## Excerpted records
■ ■ ■ ■

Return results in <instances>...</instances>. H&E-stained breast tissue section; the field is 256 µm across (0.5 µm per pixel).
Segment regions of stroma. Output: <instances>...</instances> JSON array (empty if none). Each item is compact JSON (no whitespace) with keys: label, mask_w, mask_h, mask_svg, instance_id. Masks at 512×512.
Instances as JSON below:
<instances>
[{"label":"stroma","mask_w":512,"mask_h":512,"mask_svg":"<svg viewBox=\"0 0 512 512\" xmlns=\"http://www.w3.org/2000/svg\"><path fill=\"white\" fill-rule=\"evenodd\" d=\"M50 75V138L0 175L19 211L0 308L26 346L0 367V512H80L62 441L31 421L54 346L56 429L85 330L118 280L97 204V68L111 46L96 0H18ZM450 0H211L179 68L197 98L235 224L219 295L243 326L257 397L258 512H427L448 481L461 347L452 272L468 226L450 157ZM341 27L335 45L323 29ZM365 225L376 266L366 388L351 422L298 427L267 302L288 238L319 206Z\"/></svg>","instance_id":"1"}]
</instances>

■ ■ ■ ■

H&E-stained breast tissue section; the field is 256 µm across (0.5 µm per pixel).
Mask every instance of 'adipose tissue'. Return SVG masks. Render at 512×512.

■ ■ ■ ■

Collect every line from the records above that contains the word "across".

Return results in <instances>...</instances>. H&E-stained breast tissue section; the field is 256 µm across (0.5 µm per pixel).
H&E-stained breast tissue section; the field is 256 µm across (0.5 µm per pixel).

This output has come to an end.